------ SUPPLIED DATA
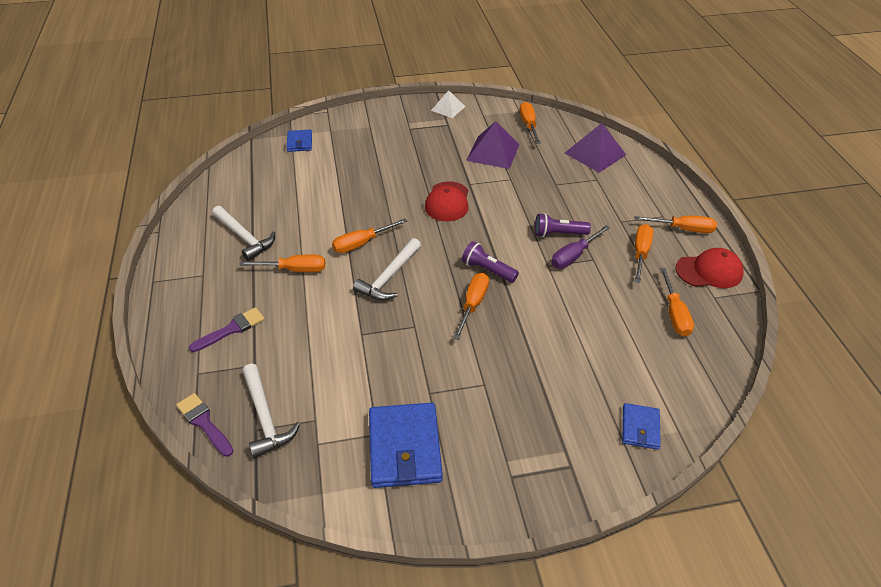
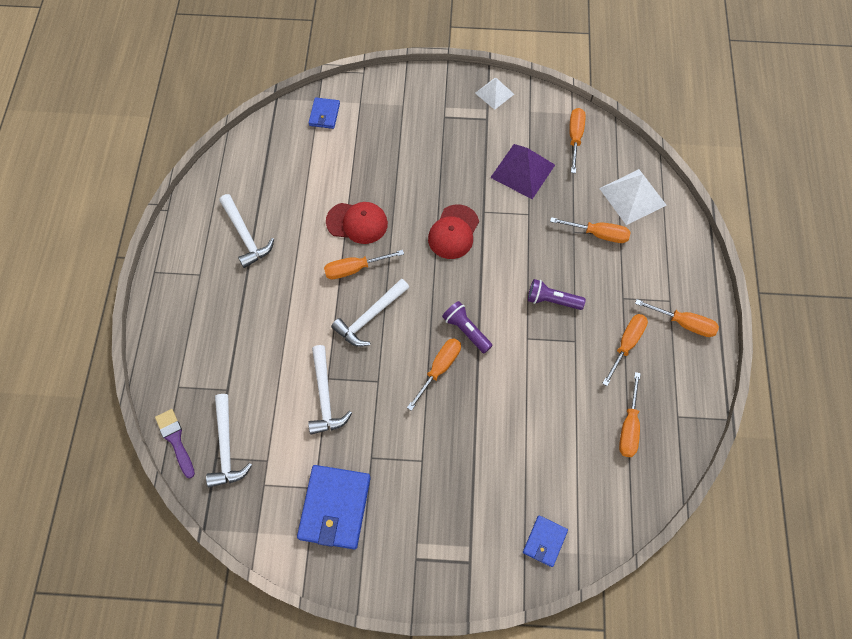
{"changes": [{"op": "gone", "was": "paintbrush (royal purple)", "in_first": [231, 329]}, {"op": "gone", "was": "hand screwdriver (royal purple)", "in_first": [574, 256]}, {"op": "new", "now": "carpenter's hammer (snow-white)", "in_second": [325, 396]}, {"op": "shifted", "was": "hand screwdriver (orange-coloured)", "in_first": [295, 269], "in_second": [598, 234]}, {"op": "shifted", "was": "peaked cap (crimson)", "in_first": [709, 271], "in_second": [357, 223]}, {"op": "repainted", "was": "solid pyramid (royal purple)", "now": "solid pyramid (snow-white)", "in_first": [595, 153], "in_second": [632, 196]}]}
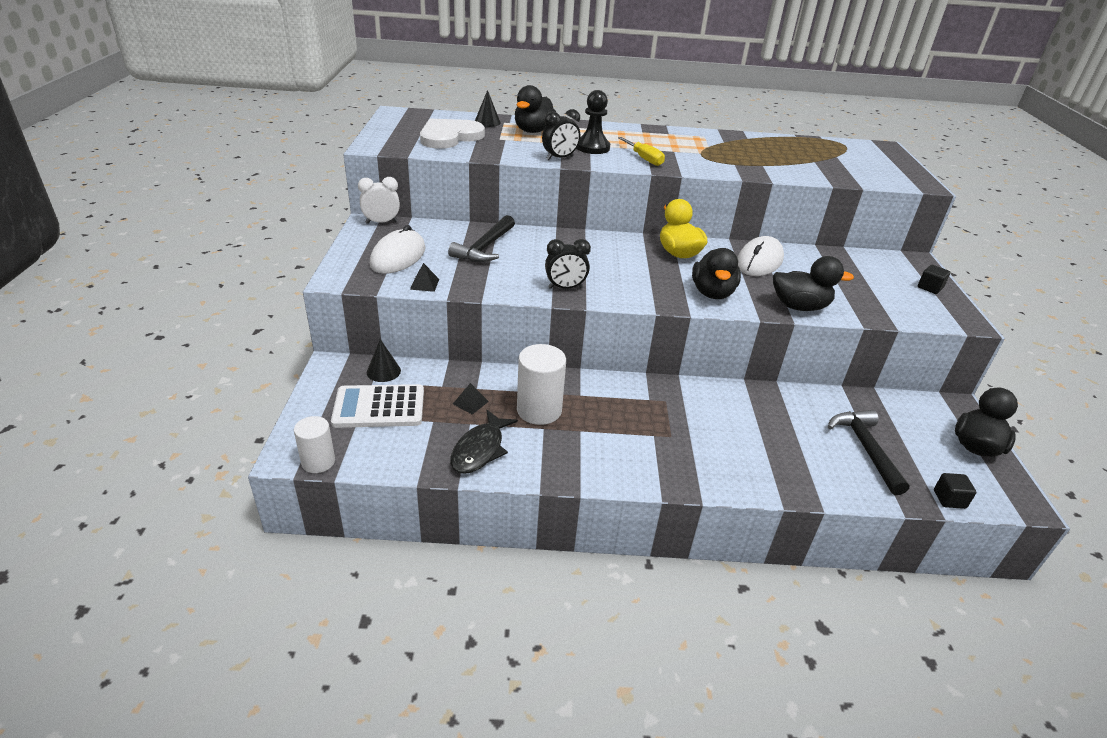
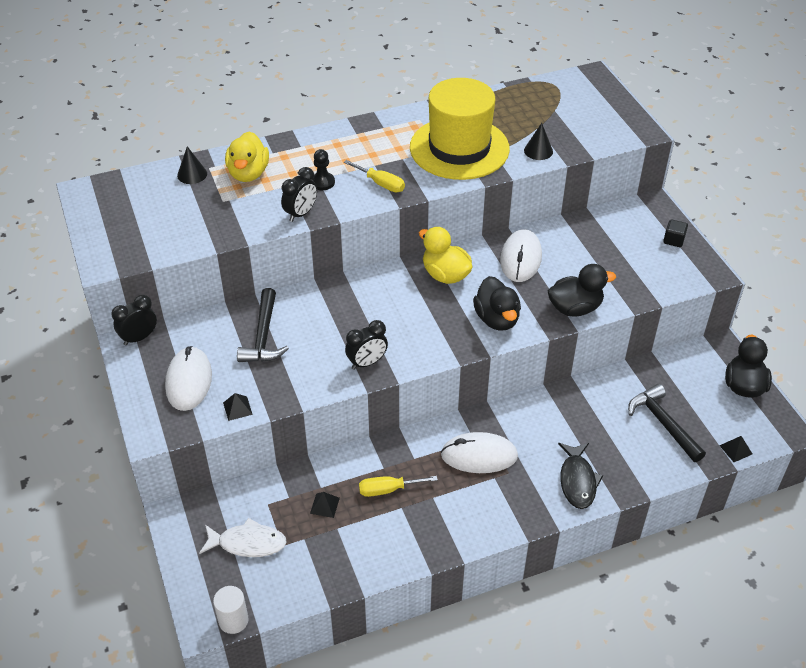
{"changes": [{"op": "gone", "was": "heart shape (snow-white)", "in_first": [449, 136]}, {"op": "new", "now": "hat (bright yellow)", "in_second": [459, 148]}, {"op": "new", "now": "computer mouse (snow-white)", "in_second": [479, 456]}, {"op": "shifted", "was": "cone shape (jet-black)", "in_first": [383, 371], "in_second": [538, 151]}, {"op": "shifted", "was": "fish figure (jet-black)", "in_first": [480, 449], "in_second": [577, 481]}, {"op": "swapped", "was": "calculator (snow-white)", "now": "fish figure (snow-white)", "in_first": [379, 407], "in_second": [248, 543]}, {"op": "swapped", "was": "cylinder (snow-white)", "now": "hand screwdriver (bright yellow)", "in_first": [539, 410], "in_second": [388, 490]}, {"op": "swapped", "was": "cube (jet-black)", "now": "solid pyramid (jet-black)", "in_first": [949, 499], "in_second": [736, 449]}, {"op": "repainted", "was": "bedside clock (snow-white)", "now": "bedside clock (jet-black)", "in_first": [381, 222], "in_second": [139, 338]}, {"op": "repainted", "was": "rubber duck (jet-black)", "now": "rubber duck (bright yellow)", "in_first": [533, 131], "in_second": [248, 173]}, {"op": "scaled", "was": "chess pawn (jet-black)", "in_first": [592, 147], "in_second": [322, 182], "ratio": 0.67}]}
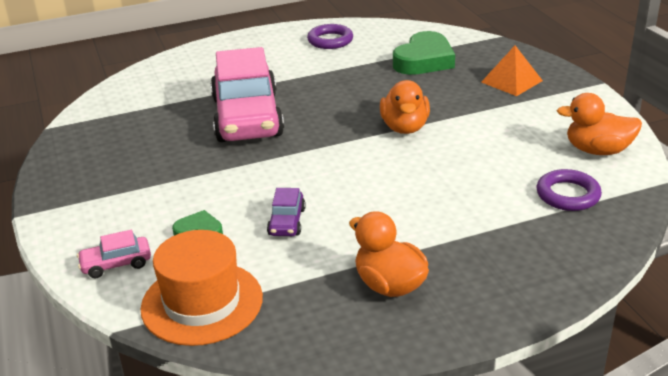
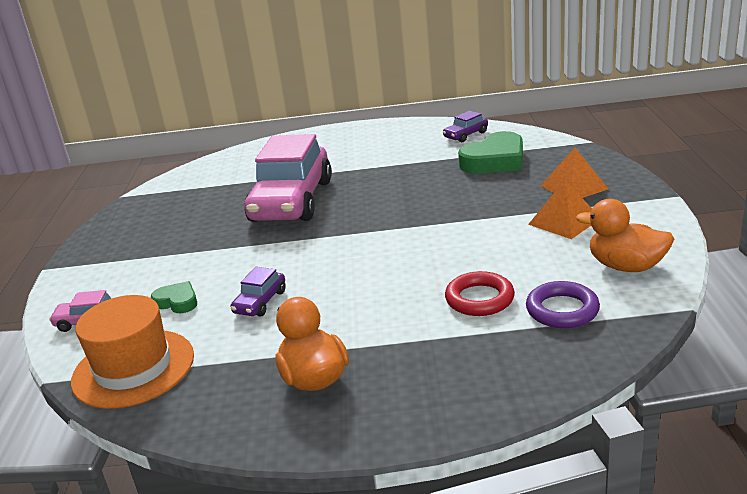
{"changes": [{"op": "gone", "was": "ring (royal purple)", "in_first": [330, 40]}, {"op": "gone", "was": "rubber duck (orange-coloured)", "in_first": [404, 127]}, {"op": "new", "now": "car (royal purple)", "in_second": [465, 135]}, {"op": "new", "now": "ring (crimson)", "in_second": [479, 299]}, {"op": "new", "now": "solid pyramid (orange-coloured)", "in_second": [564, 221]}]}
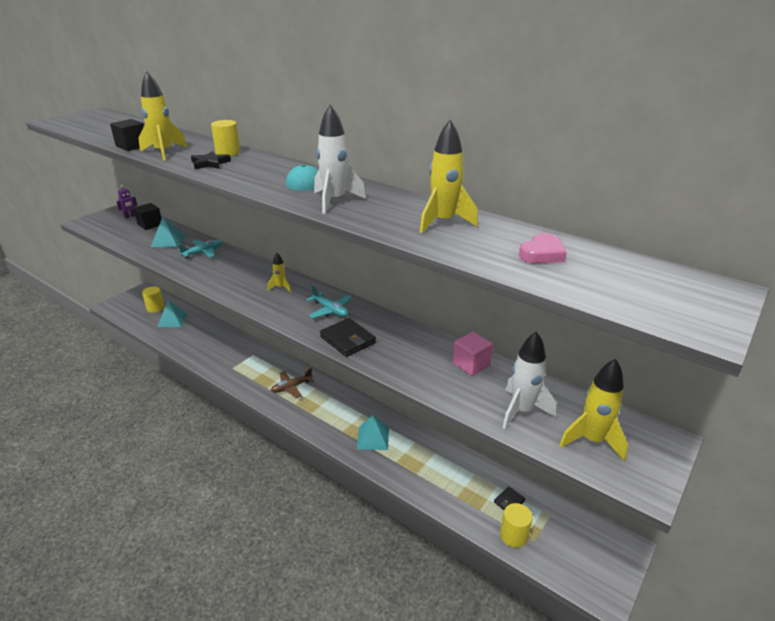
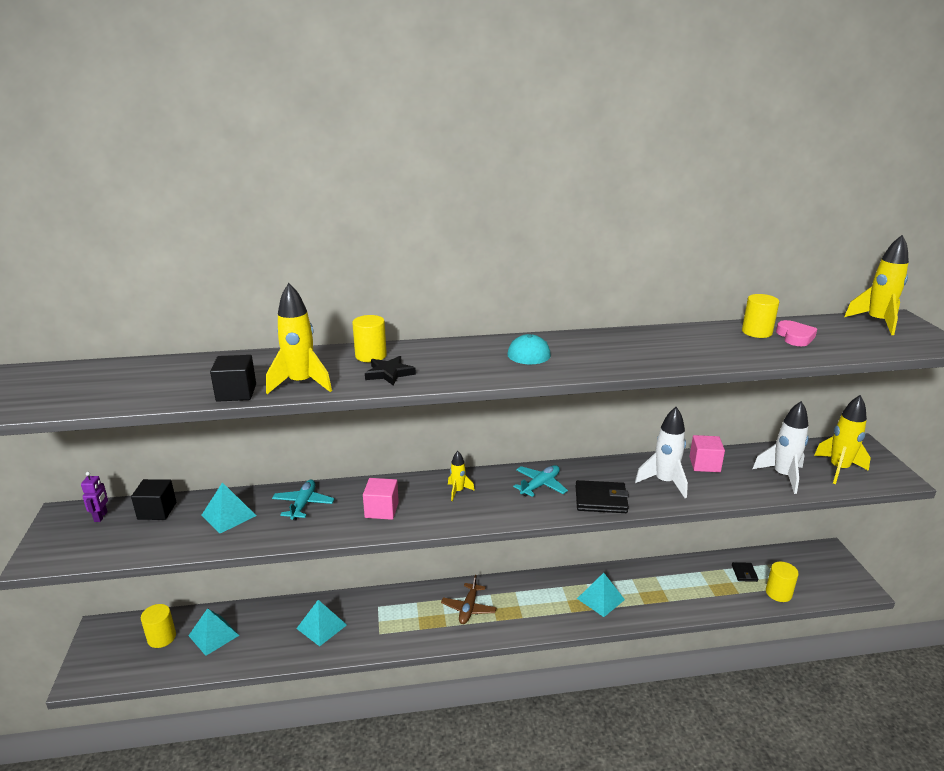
{"changes": [{"op": "new", "now": "solid pyramid (turquoise)", "in_second": [321, 626]}, {"op": "new", "now": "cube (rose-pink)", "in_second": [381, 510]}, {"op": "new", "now": "cylinder (bright yellow)", "in_second": [756, 332]}, {"op": "shifted", "was": "toy rocket (snow-white)", "in_first": [335, 201], "in_second": [664, 482]}, {"op": "shifted", "was": "toy rocket (bright yellow)", "in_first": [443, 222], "in_second": [877, 322]}, {"op": "rotated", "was": "toy plane (turquoise)", "in_first": [330, 310], "in_second": [540, 485], "clockwise": -45}]}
------------
PROMPT -> Scan the material for "purple" and copy the lines that hold it.

RESPONSE TO THE EXERCISE ->
{"changes": [{"op": "gone", "was": "paintbrush (royal purple)", "in_first": [231, 329]}, {"op": "gone", "was": "hand screwdriver (royal purple)", "in_first": [574, 256]}, {"op": "new", "now": "carpenter's hammer (snow-white)", "in_second": [325, 396]}, {"op": "shifted", "was": "hand screwdriver (orange-coloured)", "in_first": [295, 269], "in_second": [598, 234]}, {"op": "shifted", "was": "peaked cap (crimson)", "in_first": [709, 271], "in_second": [357, 223]}, {"op": "repainted", "was": "solid pyramid (royal purple)", "now": "solid pyramid (snow-white)", "in_first": [595, 153], "in_second": [632, 196]}]}
{"changes": [{"op": "gone", "was": "ring (royal purple)", "in_first": [330, 40]}, {"op": "gone", "was": "rubber duck (orange-coloured)", "in_first": [404, 127]}, {"op": "new", "now": "car (royal purple)", "in_second": [465, 135]}, {"op": "new", "now": "ring (crimson)", "in_second": [479, 299]}, {"op": "new", "now": "solid pyramid (orange-coloured)", "in_second": [564, 221]}]}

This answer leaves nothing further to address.